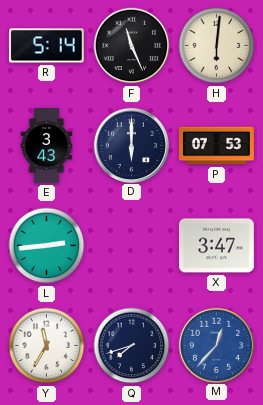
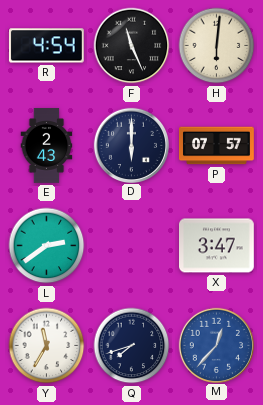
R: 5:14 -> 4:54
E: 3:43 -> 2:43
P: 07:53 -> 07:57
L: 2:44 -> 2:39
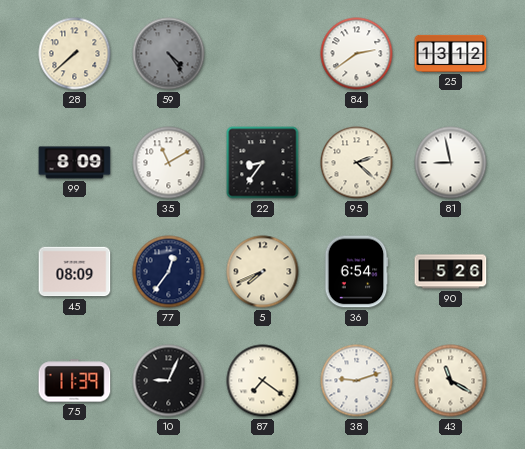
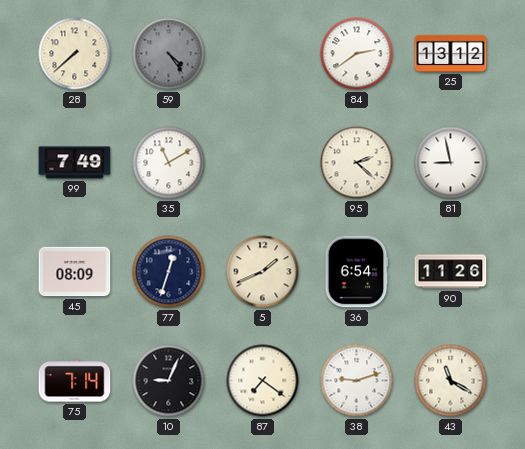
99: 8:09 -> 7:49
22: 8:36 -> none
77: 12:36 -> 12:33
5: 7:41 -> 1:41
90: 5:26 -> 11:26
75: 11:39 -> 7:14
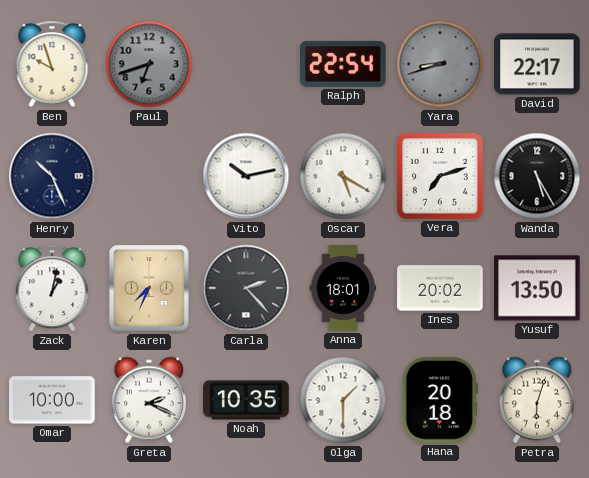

--------------------

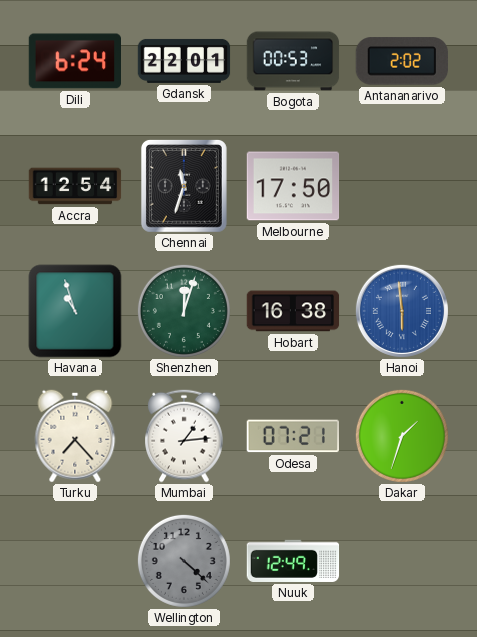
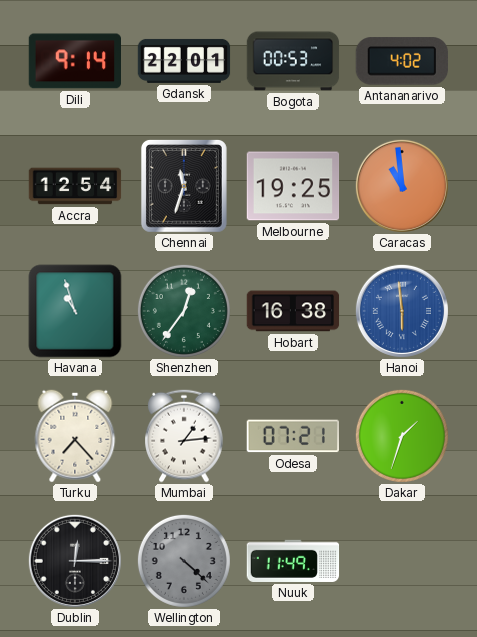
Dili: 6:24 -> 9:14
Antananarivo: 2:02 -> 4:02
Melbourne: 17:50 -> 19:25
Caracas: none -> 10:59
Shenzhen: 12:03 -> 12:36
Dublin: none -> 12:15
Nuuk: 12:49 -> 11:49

--------------------

WHAT YOU WILL DO: Reproduce the records word for word, starting with the line containing "99: 8:09 -> 7:49" and ending with the line containing "75: 11:39 -> 7:14", both lines included.

WRITTEN SOLUTION:
99: 8:09 -> 7:49
22: 8:36 -> none
77: 12:36 -> 12:33
5: 7:41 -> 1:41
90: 5:26 -> 11:26
75: 11:39 -> 7:14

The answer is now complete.